##### RECORDS FOR PROCESSING #####

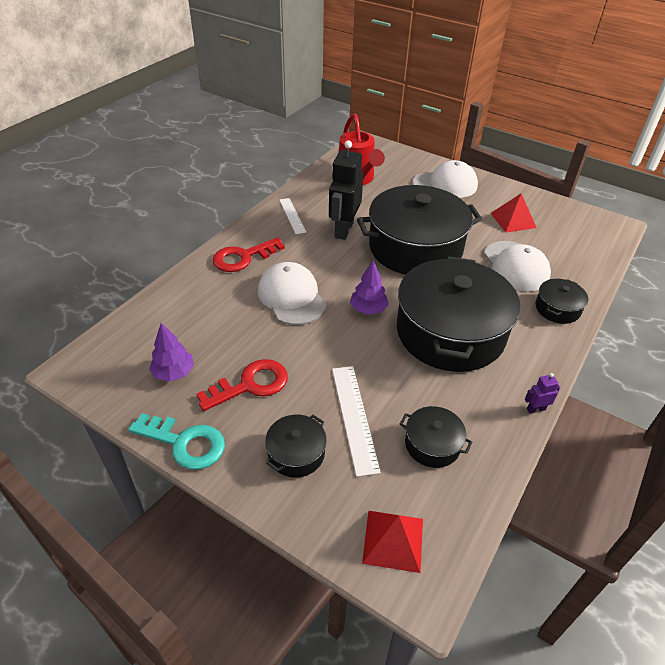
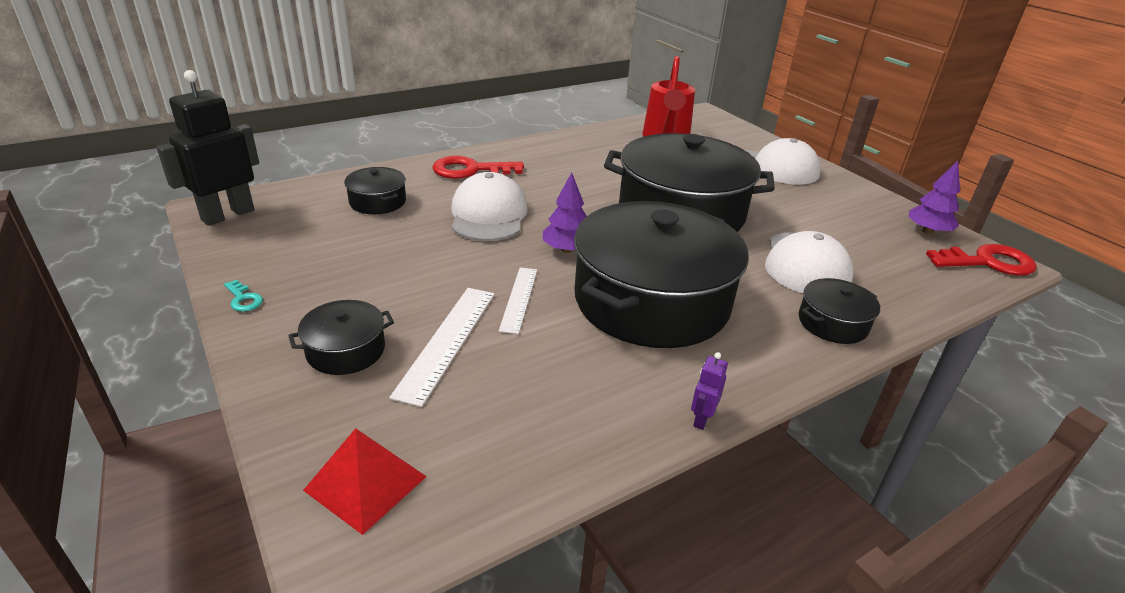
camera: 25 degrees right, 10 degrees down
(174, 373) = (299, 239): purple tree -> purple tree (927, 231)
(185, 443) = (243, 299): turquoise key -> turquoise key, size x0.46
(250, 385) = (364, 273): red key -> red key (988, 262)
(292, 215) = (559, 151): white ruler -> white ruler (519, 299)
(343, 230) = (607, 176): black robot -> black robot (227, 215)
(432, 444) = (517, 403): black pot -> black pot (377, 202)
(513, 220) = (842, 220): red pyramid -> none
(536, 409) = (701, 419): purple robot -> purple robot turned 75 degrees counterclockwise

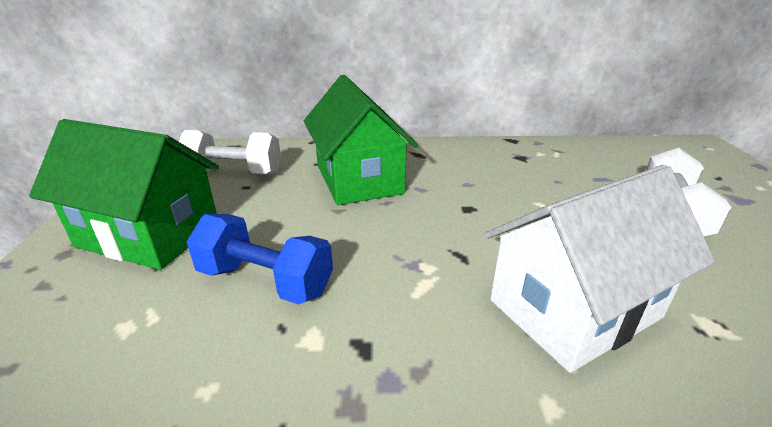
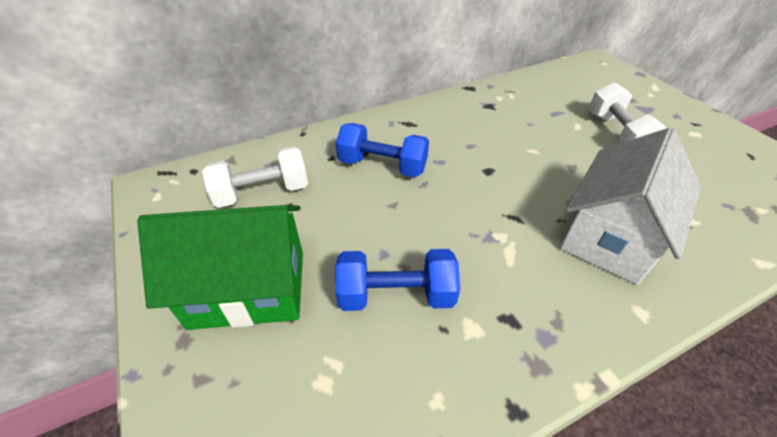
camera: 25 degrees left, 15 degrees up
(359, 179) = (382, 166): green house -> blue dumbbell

#####

• [GOAL OF THE EXERCISE]
Which lines above hold the word "purple"? Copy each of them.

• [YOUR SOLUTION]
(174, 373) = (299, 239): purple tree -> purple tree (927, 231)
(536, 409) = (701, 419): purple robot -> purple robot turned 75 degrees counterclockwise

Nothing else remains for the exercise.